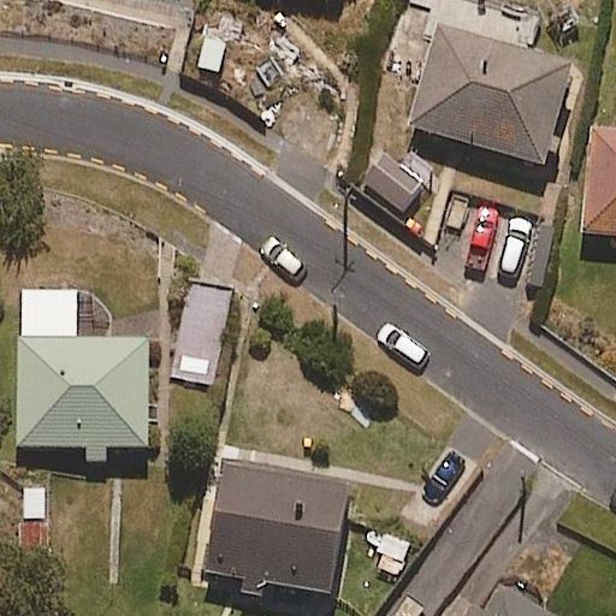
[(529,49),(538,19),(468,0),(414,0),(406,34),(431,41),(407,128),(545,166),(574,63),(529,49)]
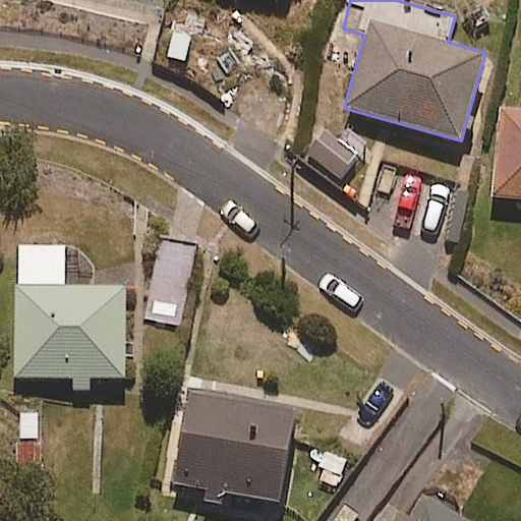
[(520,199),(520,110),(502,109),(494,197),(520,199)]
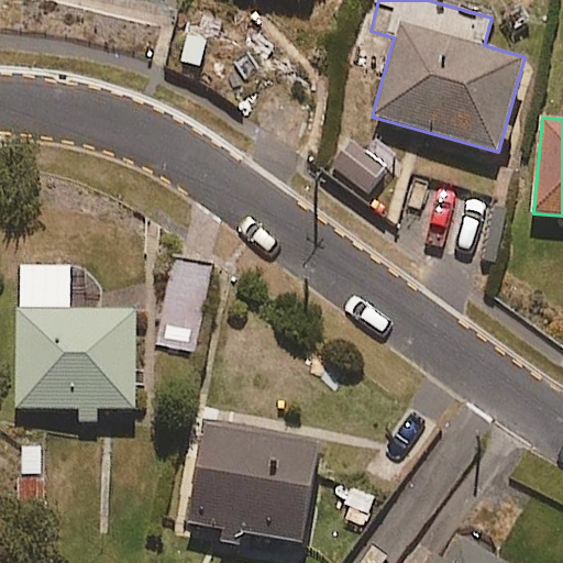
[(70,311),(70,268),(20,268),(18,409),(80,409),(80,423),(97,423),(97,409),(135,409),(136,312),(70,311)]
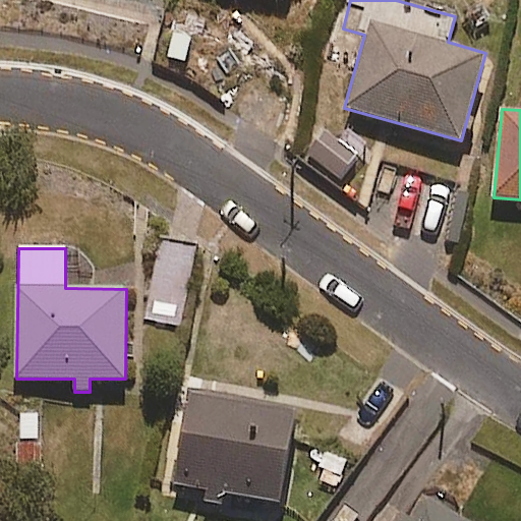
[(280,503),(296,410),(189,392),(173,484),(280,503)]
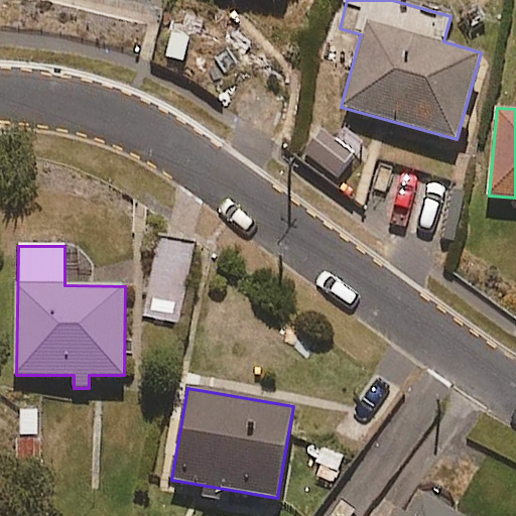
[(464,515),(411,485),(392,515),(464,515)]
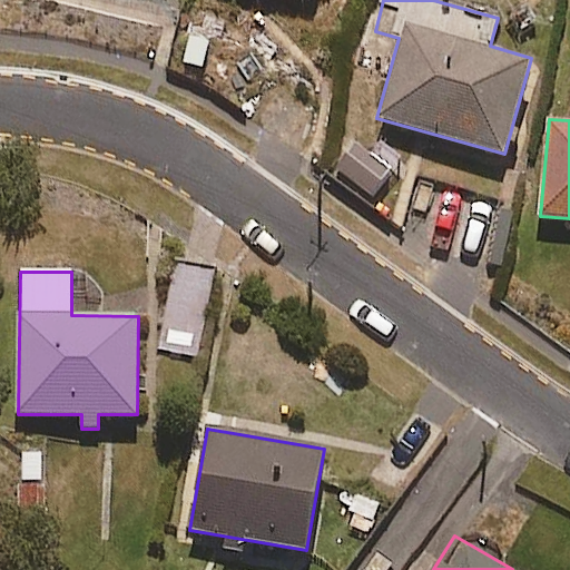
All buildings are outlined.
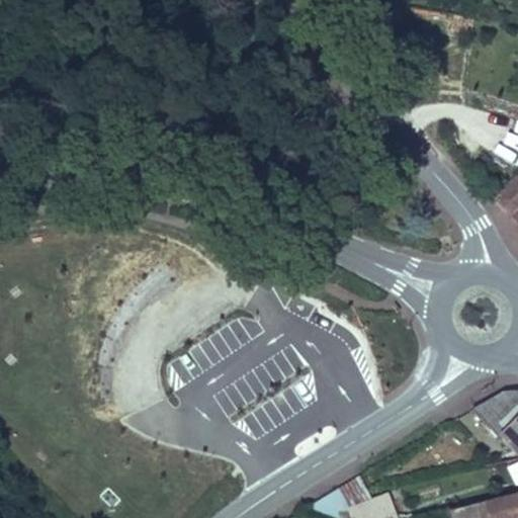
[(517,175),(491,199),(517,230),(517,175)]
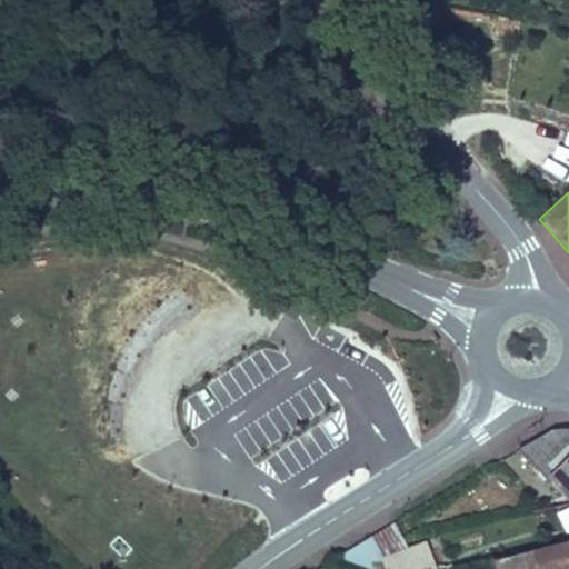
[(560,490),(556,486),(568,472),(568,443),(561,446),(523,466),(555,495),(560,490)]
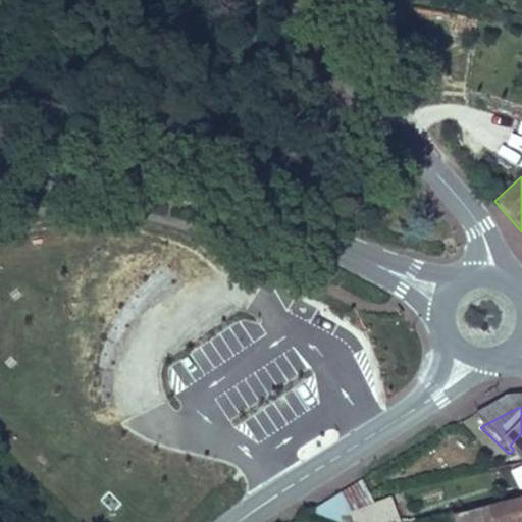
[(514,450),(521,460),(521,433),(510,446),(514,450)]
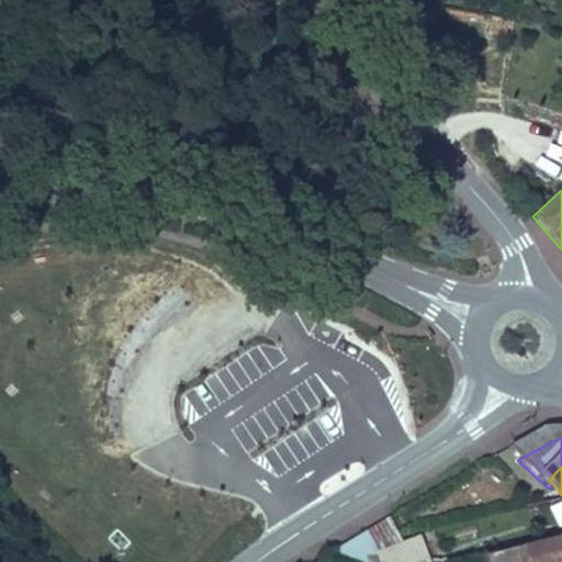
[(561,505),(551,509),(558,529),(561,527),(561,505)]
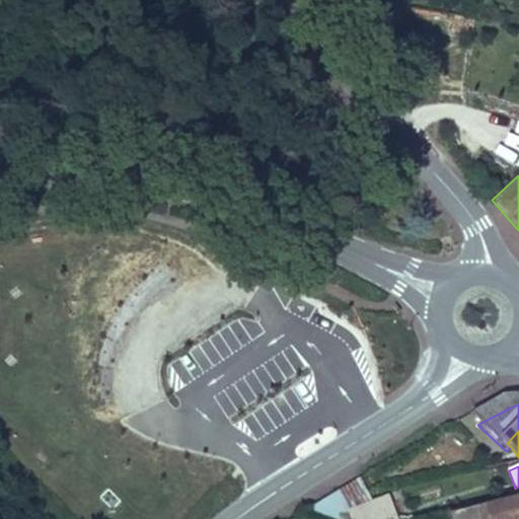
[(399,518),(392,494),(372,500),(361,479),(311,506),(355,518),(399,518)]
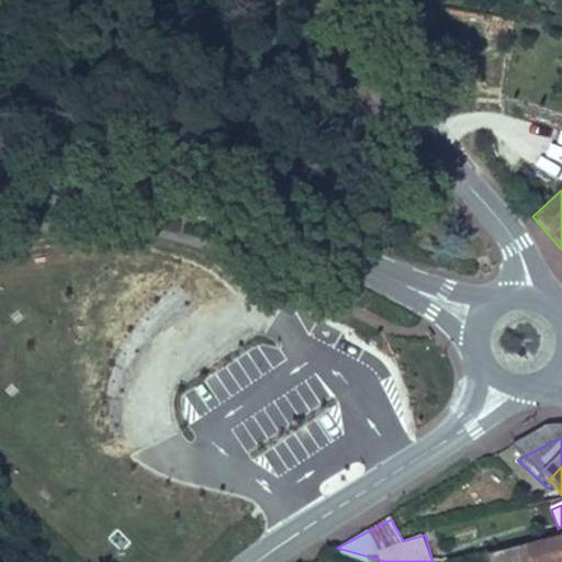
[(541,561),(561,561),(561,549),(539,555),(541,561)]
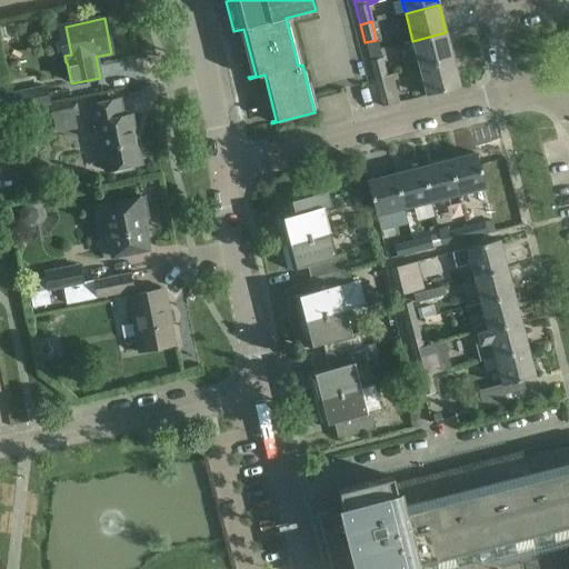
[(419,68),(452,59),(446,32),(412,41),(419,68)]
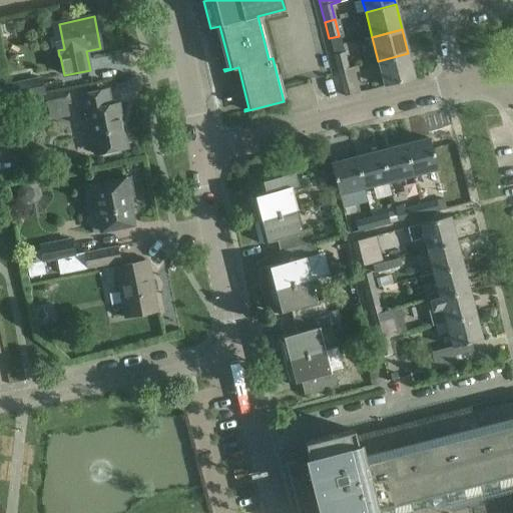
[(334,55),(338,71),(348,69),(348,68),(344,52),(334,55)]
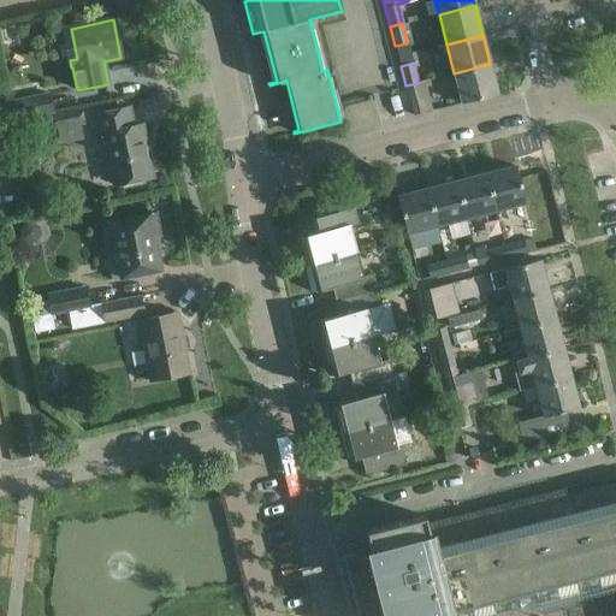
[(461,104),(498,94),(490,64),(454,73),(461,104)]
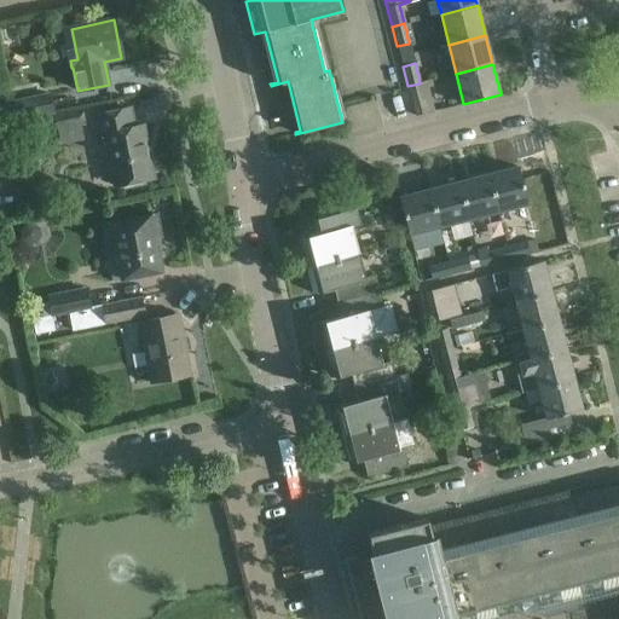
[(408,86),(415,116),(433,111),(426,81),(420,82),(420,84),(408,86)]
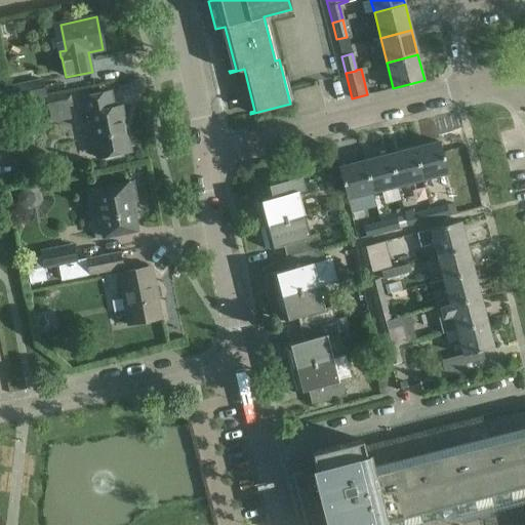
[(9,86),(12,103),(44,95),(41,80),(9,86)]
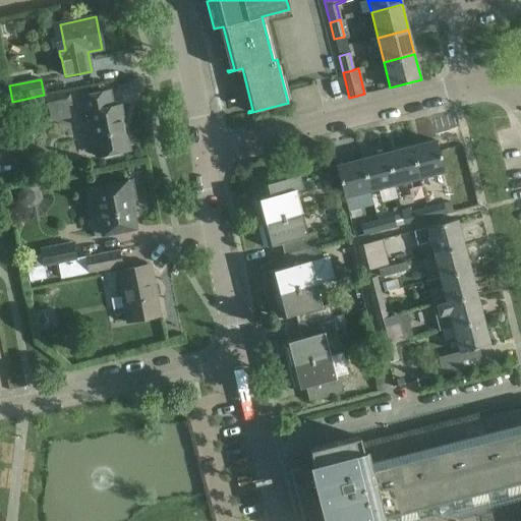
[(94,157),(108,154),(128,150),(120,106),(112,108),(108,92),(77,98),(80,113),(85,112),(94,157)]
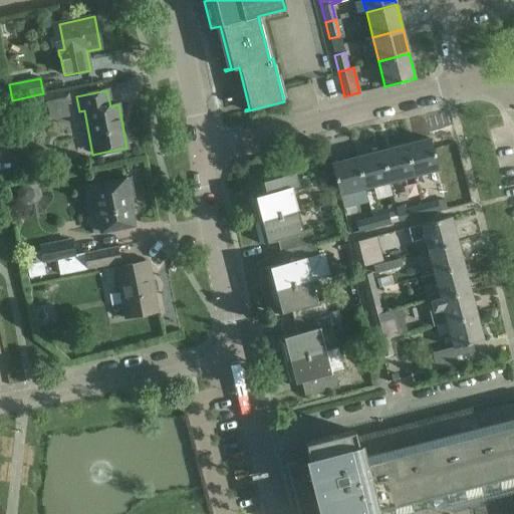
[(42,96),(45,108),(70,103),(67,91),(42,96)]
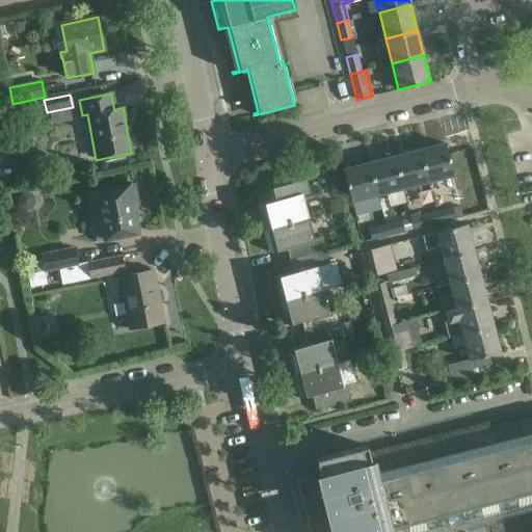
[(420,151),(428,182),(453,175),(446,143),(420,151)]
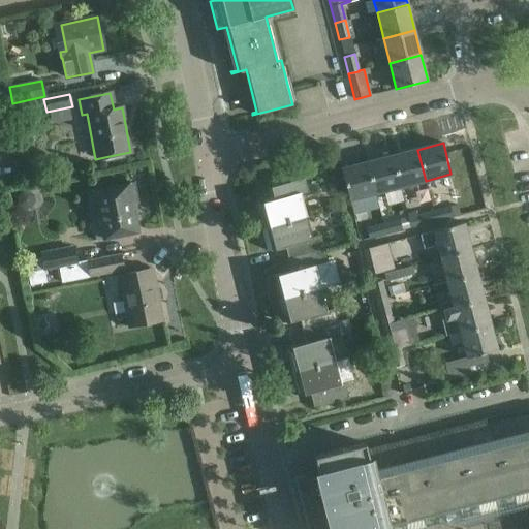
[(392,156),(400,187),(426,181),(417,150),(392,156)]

> TASK INSTRUCTIONS: An exact, picture-free copy of the listing above is the goal; write it out now.

> WRITTEN SOLUTION:
[(529,49),(538,19),(468,0),(414,0),(406,34),(431,41),(407,128),(545,166),(574,63),(529,49)]
[(520,199),(520,110),(502,109),(494,197),(520,199)]
[(70,311),(70,268),(20,268),(18,409),(80,409),(80,423),(97,423),(97,409),(135,409),(136,312),(70,311)]
[(280,503),(296,410),(189,392),(173,484),(280,503)]
[(464,515),(411,485),(392,515),(464,515)]
All buildings are outlined.
[(517,175),(491,199),(517,230),(517,175)]
[(560,490),(556,486),(568,472),(568,443),(561,446),(523,466),(555,495),(560,490)]
[(514,450),(521,460),(521,433),(510,446),(514,450)]
[(561,505),(551,509),(558,529),(561,527),(561,505)]
[(399,518),(392,494),(372,500),(361,479),(311,506),(355,518),(399,518)]
[(541,561),(561,561),(561,549),(539,555),(541,561)]
[(419,68),(452,59),(446,32),(412,41),(419,68)]
[(334,55),(338,71),(348,69),(348,68),(344,52),(334,55)]
[(461,104),(498,94),(490,64),(454,73),(461,104)]
[(408,86),(415,116),(433,111),(426,81),(420,82),(420,84),(408,86)]
[(9,86),(12,103),(44,95),(41,80),(9,86)]
[(94,157),(108,154),(128,150),(120,106),(112,108),(108,92),(77,98),(80,113),(85,112),(94,157)]
[(42,96),(45,108),(70,103),(67,91),(42,96)]
[(420,151),(428,182),(453,175),(446,143),(420,151)]
[(392,156),(400,187),(426,181),(417,150),(392,156)]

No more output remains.